Set task — Which lines in the records below contain the word "point"? List every such line in full.

Listing —
%%

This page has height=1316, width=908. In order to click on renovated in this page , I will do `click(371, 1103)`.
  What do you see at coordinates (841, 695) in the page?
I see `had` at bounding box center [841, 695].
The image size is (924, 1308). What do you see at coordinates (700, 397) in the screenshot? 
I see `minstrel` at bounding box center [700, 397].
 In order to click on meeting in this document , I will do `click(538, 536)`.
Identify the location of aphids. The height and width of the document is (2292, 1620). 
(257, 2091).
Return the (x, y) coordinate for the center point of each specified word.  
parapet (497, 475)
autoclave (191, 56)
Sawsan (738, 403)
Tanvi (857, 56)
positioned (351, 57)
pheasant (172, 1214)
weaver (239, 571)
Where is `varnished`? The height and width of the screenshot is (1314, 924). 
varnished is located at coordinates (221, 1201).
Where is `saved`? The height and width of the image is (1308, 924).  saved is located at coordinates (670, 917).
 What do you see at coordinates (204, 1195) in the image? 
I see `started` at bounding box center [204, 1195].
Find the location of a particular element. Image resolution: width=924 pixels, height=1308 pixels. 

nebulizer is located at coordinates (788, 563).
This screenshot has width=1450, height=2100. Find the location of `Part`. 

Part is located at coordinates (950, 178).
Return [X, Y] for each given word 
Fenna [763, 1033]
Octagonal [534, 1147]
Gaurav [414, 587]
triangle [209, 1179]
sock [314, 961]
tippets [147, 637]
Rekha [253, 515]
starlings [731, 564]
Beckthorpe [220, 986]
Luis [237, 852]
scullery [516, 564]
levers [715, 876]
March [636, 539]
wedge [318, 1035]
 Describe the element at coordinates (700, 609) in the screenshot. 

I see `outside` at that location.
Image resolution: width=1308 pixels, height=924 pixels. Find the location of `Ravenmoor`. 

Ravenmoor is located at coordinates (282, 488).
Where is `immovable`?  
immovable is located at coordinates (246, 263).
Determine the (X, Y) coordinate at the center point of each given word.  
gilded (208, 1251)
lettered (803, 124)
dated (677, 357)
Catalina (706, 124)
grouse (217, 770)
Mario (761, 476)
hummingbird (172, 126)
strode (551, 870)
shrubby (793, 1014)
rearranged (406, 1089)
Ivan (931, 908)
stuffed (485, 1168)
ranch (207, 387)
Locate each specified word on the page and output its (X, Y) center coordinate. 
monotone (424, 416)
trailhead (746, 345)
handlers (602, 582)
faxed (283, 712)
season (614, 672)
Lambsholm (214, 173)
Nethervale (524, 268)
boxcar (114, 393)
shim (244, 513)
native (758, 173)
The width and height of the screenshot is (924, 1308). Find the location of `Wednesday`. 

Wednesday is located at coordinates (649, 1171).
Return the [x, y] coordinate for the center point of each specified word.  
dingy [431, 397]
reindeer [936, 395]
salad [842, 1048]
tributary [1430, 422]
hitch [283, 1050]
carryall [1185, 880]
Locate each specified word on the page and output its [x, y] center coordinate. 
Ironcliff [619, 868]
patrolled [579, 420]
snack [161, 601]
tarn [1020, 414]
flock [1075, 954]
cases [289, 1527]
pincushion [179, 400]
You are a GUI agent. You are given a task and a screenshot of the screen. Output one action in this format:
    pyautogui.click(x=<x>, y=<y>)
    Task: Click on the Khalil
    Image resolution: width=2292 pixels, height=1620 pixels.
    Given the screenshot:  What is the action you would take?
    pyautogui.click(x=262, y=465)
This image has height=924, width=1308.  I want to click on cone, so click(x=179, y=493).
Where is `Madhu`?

%%

Expected answer —
Return the (x, y) coordinate for the center point of each specified word.  
Determine the (X, Y) coordinate at the center point of each given word.  
Return the [x, y] coordinate for the center point of each specified word.  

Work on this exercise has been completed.